RECORDED DATA below:
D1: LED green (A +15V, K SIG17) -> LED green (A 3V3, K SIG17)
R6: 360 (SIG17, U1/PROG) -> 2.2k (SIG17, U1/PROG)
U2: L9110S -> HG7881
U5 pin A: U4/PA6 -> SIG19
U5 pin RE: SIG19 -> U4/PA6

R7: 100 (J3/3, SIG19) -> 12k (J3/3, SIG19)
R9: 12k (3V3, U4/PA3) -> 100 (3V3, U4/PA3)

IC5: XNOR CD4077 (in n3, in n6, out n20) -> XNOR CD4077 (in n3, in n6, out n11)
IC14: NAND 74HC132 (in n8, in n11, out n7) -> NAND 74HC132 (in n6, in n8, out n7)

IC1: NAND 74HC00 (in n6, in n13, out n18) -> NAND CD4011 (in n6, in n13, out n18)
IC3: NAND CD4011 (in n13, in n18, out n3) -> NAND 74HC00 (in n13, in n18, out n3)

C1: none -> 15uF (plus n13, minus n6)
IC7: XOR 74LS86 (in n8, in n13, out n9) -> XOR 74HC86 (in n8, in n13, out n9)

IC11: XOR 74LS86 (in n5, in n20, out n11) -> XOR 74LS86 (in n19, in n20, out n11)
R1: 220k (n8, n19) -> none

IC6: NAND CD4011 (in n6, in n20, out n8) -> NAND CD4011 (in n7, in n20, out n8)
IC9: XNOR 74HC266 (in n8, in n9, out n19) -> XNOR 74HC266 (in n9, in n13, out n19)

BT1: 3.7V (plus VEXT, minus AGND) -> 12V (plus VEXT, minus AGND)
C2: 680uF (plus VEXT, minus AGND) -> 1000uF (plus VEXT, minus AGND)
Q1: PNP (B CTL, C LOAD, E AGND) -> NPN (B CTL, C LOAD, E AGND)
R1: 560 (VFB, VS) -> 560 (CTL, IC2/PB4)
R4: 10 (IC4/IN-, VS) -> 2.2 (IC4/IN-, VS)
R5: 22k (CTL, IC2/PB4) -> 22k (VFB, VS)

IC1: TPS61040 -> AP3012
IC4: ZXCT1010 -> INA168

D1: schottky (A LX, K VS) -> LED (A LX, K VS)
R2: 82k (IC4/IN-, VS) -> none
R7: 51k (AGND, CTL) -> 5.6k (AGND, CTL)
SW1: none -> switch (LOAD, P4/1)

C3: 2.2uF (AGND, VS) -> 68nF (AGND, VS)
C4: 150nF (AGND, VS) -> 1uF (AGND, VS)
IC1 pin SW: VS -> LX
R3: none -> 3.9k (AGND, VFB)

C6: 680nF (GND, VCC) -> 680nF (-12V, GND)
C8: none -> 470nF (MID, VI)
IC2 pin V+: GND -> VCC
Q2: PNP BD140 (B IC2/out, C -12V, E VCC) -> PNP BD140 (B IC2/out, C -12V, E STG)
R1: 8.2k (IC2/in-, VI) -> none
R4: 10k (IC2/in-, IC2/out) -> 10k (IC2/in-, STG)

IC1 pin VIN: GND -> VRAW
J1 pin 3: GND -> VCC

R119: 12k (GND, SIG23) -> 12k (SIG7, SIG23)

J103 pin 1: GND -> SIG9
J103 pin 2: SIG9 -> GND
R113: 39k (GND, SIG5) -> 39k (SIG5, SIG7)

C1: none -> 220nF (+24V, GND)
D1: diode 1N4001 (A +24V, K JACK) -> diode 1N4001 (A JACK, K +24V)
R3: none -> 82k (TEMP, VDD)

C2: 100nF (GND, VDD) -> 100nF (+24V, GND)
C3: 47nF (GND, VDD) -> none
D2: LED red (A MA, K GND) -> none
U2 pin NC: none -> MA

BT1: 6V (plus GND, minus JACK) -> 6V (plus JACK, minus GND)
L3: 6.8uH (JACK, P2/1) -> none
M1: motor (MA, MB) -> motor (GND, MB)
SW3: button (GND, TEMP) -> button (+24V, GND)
End of RECORDED DATA.
### WHAT YOU HAVE TO DO
Give exactly the lines from the one with "C8: none -> 470nF (MID, VI)" to the end of the entries, nothing before them.

### EXERCISE ANSWER
C8: none -> 470nF (MID, VI)
IC2 pin V+: GND -> VCC
Q2: PNP BD140 (B IC2/out, C -12V, E VCC) -> PNP BD140 (B IC2/out, C -12V, E STG)
R1: 8.2k (IC2/in-, VI) -> none
R4: 10k (IC2/in-, IC2/out) -> 10k (IC2/in-, STG)

IC1 pin VIN: GND -> VRAW
J1 pin 3: GND -> VCC

R119: 12k (GND, SIG23) -> 12k (SIG7, SIG23)

J103 pin 1: GND -> SIG9
J103 pin 2: SIG9 -> GND
R113: 39k (GND, SIG5) -> 39k (SIG5, SIG7)

C1: none -> 220nF (+24V, GND)
D1: diode 1N4001 (A +24V, K JACK) -> diode 1N4001 (A JACK, K +24V)
R3: none -> 82k (TEMP, VDD)

C2: 100nF (GND, VDD) -> 100nF (+24V, GND)
C3: 47nF (GND, VDD) -> none
D2: LED red (A MA, K GND) -> none
U2 pin NC: none -> MA

BT1: 6V (plus GND, minus JACK) -> 6V (plus JACK, minus GND)
L3: 6.8uH (JACK, P2/1) -> none
M1: motor (MA, MB) -> motor (GND, MB)
SW3: button (GND, TEMP) -> button (+24V, GND)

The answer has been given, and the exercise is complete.